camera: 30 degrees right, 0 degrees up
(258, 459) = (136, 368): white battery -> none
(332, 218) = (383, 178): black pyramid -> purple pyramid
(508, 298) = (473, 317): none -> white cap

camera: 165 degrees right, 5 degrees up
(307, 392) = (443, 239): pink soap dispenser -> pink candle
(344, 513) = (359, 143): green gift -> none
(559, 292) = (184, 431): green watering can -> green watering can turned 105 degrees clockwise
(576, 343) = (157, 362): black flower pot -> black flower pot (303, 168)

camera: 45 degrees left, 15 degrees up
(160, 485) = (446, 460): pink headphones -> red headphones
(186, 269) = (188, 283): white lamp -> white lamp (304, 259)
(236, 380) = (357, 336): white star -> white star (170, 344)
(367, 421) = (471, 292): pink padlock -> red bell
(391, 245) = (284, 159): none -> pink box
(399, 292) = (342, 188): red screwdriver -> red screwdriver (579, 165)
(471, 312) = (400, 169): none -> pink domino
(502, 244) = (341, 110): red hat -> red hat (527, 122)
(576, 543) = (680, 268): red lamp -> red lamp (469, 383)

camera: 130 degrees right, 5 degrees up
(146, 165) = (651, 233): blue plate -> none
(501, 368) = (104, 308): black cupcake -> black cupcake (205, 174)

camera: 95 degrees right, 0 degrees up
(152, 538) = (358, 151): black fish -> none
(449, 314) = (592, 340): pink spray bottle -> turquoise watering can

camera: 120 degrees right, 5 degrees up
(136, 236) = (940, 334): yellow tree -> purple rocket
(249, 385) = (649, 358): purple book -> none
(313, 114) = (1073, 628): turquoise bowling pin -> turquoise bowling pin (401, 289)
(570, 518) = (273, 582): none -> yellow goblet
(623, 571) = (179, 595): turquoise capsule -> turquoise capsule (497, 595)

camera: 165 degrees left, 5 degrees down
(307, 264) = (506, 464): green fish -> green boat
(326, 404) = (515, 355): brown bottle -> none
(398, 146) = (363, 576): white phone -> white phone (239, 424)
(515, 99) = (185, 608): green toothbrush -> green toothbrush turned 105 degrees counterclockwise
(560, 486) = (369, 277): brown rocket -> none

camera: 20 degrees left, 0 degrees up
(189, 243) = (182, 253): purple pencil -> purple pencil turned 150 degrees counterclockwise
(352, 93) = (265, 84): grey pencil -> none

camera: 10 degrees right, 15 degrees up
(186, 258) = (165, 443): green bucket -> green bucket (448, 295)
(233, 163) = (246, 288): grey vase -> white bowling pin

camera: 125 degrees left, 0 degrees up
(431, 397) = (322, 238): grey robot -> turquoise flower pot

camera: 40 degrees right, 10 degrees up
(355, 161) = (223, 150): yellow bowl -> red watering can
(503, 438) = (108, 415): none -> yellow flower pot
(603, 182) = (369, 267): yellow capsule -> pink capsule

━━━━━━━━━━━━━━━━

■ **Problem description**
The material is to be written out once more, exactly and in full.

■ **The answer**
camera: 30 degrees right, 0 degrees up
(258, 459) = (136, 368): white battery -> none
(332, 218) = (383, 178): black pyramid -> purple pyramid
(508, 298) = (473, 317): none -> white cap

camera: 165 degrees right, 5 degrees up
(307, 392) = (443, 239): pink soap dispenser -> pink candle
(344, 513) = (359, 143): green gift -> none
(559, 292) = (184, 431): green watering can -> green watering can turned 105 degrees clockwise
(576, 343) = (157, 362): black flower pot -> black flower pot (303, 168)

camera: 45 degrees left, 15 degrees up
(160, 485) = (446, 460): pink headphones -> red headphones
(186, 269) = (188, 283): white lamp -> white lamp (304, 259)
(236, 380) = (357, 336): white star -> white star (170, 344)
(367, 421) = (471, 292): pink padlock -> red bell
(391, 245) = (284, 159): none -> pink box
(399, 292) = (342, 188): red screwdriver -> red screwdriver (579, 165)
(471, 312) = (400, 169): none -> pink domino
(502, 244) = (341, 110): red hat -> red hat (527, 122)
(576, 543) = (680, 268): red lamp -> red lamp (469, 383)

camera: 130 degrees right, 5 degrees up
(146, 165) = (651, 233): blue plate -> none
(501, 368) = (104, 308): black cupcake -> black cupcake (205, 174)

camera: 95 degrees right, 0 degrees up
(152, 538) = (358, 151): black fish -> none
(449, 314) = (592, 340): pink spray bottle -> turquoise watering can

camera: 120 degrees right, 5 degrees up
(136, 236) = (940, 334): yellow tree -> purple rocket
(249, 385) = (649, 358): purple book -> none
(313, 114) = (1073, 628): turquoise bowling pin -> turquoise bowling pin (401, 289)
(570, 518) = (273, 582): none -> yellow goblet
(623, 571) = (179, 595): turquoise capsule -> turquoise capsule (497, 595)

camera: 165 degrees left, 5 degrees down
(307, 264) = (506, 464): green fish -> green boat
(326, 404) = (515, 355): brown bottle -> none
(398, 146) = (363, 576): white phone -> white phone (239, 424)
(515, 99) = (185, 608): green toothbrush -> green toothbrush turned 105 degrees counterclockwise
(560, 486) = (369, 277): brown rocket -> none

camera: 20 degrees left, 0 degrees up
(189, 243) = (182, 253): purple pencil -> purple pencil turned 150 degrees counterclockwise
(352, 93) = (265, 84): grey pencil -> none

camera: 10 degrees right, 15 degrees up
(186, 258) = (165, 443): green bucket -> green bucket (448, 295)
(233, 163) = (246, 288): grey vase -> white bowling pin

camera: 125 degrees left, 0 degrees up
(431, 397) = (322, 238): grey robot -> turquoise flower pot

camera: 40 degrees right, 10 degrees up
(355, 161) = (223, 150): yellow bowl -> red watering can
(503, 438) = (108, 415): none -> yellow flower pot
(603, 182) = (369, 267): yellow capsule -> pink capsule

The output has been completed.